▶ [ACTIVITY]: Return each entry precisely as it appears below.

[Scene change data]
◆ ◆ ◆ ◆ ◆
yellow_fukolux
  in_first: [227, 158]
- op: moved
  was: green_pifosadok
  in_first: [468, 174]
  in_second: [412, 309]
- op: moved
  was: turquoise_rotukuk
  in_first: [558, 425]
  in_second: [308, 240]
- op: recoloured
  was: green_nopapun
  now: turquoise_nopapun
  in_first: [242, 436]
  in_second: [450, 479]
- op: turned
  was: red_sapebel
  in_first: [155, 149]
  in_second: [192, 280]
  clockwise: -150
◆ ◆ ◆ ◆ ◆
▶ [EXERCISE RESULT]:
yellow_fukolux
  in_first: [227, 158]
- op: moved
  was: green_pifosadok
  in_first: [468, 174]
  in_second: [412, 309]
- op: moved
  was: turquoise_rotukuk
  in_first: [558, 425]
  in_second: [308, 240]
- op: recoloured
  was: green_nopapun
  now: turquoise_nopapun
  in_first: [242, 436]
  in_second: [450, 479]
- op: turned
  was: red_sapebel
  in_first: [155, 149]
  in_second: [192, 280]
  clockwise: -150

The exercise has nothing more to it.